(Dataset records)
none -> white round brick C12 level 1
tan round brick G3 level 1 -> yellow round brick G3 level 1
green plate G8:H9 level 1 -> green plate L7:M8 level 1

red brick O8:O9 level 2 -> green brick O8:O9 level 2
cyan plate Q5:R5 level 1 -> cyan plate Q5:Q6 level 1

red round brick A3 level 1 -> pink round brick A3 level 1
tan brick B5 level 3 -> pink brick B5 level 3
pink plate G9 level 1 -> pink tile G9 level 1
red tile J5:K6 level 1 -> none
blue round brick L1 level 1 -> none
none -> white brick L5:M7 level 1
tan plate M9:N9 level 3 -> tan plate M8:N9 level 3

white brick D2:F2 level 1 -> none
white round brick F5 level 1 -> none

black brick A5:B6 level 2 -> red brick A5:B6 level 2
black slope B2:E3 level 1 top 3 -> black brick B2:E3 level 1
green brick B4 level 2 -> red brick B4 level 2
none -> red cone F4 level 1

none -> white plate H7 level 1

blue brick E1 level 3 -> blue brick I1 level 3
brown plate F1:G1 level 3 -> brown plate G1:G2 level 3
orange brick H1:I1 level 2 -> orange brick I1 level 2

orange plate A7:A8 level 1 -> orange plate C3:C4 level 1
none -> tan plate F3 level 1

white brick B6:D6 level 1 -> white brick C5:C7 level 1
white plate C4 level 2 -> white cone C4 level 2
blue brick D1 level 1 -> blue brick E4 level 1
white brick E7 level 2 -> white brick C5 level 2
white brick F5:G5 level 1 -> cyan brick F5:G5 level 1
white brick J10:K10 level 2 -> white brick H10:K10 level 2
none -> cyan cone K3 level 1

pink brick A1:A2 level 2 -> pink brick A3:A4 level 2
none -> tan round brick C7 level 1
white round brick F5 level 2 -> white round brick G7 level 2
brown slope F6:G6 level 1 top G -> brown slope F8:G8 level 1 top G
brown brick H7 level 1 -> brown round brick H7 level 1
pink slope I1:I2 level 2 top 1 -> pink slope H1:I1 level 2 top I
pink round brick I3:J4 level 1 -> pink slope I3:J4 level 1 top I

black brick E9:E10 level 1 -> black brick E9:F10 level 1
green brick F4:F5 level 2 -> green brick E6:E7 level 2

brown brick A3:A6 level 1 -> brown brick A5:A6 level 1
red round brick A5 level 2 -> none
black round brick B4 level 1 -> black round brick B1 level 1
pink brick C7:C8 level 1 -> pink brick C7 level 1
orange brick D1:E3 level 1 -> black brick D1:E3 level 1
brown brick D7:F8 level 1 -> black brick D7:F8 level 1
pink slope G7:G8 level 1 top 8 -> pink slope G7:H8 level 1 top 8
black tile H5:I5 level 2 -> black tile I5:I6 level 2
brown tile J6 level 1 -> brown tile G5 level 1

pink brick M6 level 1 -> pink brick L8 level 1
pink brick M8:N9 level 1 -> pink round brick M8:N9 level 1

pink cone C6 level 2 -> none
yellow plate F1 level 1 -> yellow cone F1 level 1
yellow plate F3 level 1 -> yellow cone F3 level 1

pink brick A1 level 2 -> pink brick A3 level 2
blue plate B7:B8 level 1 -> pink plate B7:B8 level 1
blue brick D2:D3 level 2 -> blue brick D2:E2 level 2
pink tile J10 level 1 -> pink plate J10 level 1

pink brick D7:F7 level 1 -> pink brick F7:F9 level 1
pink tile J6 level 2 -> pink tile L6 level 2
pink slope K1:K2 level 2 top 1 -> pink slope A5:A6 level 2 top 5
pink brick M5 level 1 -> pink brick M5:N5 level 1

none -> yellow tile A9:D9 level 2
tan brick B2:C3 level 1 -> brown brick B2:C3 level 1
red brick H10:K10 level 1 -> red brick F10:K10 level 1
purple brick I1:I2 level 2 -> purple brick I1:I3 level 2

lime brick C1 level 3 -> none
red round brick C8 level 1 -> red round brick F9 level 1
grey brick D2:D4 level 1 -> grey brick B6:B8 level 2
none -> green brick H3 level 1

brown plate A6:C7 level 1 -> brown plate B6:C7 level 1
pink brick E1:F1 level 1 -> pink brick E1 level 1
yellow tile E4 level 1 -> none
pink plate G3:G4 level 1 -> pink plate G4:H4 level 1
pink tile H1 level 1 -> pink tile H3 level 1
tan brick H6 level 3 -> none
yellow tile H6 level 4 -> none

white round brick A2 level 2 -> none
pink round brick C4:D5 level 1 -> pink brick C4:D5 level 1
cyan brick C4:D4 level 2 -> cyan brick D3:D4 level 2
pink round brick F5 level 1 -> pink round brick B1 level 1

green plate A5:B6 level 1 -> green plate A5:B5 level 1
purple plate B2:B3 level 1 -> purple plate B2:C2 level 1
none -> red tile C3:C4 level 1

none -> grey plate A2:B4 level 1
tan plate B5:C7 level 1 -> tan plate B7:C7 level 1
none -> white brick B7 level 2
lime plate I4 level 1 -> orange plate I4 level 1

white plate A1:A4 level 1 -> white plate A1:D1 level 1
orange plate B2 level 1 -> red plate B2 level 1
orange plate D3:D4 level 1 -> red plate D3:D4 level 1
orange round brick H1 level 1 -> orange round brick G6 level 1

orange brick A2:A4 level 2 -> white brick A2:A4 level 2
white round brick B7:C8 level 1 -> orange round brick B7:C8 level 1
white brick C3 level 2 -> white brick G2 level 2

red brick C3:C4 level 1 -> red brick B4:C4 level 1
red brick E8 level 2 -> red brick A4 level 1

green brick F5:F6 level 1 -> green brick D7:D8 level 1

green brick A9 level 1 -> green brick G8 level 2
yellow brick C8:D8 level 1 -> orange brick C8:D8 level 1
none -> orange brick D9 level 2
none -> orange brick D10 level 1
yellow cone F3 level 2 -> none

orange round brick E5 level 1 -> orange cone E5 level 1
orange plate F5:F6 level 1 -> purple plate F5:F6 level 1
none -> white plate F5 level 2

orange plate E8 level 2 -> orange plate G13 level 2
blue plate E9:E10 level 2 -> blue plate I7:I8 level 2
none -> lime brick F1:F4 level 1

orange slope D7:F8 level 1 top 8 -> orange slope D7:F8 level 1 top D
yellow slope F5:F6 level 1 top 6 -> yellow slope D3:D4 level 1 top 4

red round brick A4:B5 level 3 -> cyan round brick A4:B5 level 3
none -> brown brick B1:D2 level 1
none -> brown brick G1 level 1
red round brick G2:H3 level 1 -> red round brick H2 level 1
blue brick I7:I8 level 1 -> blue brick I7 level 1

**Task to carry out:**
Reproduce the entries above exactly, but only the lines between the line holding "none -> yellow tile A9:D9 level 2" and the line holding "green brick F5:F6", inclusive.

**Worked solution:**
none -> yellow tile A9:D9 level 2
tan brick B2:C3 level 1 -> brown brick B2:C3 level 1
red brick H10:K10 level 1 -> red brick F10:K10 level 1
purple brick I1:I2 level 2 -> purple brick I1:I3 level 2

lime brick C1 level 3 -> none
red round brick C8 level 1 -> red round brick F9 level 1
grey brick D2:D4 level 1 -> grey brick B6:B8 level 2
none -> green brick H3 level 1

brown plate A6:C7 level 1 -> brown plate B6:C7 level 1
pink brick E1:F1 level 1 -> pink brick E1 level 1
yellow tile E4 level 1 -> none
pink plate G3:G4 level 1 -> pink plate G4:H4 level 1
pink tile H1 level 1 -> pink tile H3 level 1
tan brick H6 level 3 -> none
yellow tile H6 level 4 -> none

white round brick A2 level 2 -> none
pink round brick C4:D5 level 1 -> pink brick C4:D5 level 1
cyan brick C4:D4 level 2 -> cyan brick D3:D4 level 2
pink round brick F5 level 1 -> pink round brick B1 level 1

green plate A5:B6 level 1 -> green plate A5:B5 level 1
purple plate B2:B3 level 1 -> purple plate B2:C2 level 1
none -> red tile C3:C4 level 1

none -> grey plate A2:B4 level 1
tan plate B5:C7 level 1 -> tan plate B7:C7 level 1
none -> white brick B7 level 2
lime plate I4 level 1 -> orange plate I4 level 1

white plate A1:A4 level 1 -> white plate A1:D1 level 1
orange plate B2 level 1 -> red plate B2 level 1
orange plate D3:D4 level 1 -> red plate D3:D4 level 1
orange round brick H1 level 1 -> orange round brick G6 level 1

orange brick A2:A4 level 2 -> white brick A2:A4 level 2
white round brick B7:C8 level 1 -> orange round brick B7:C8 level 1
white brick C3 level 2 -> white brick G2 level 2

red brick C3:C4 level 1 -> red brick B4:C4 level 1
red brick E8 level 2 -> red brick A4 level 1

green brick F5:F6 level 1 -> green brick D7:D8 level 1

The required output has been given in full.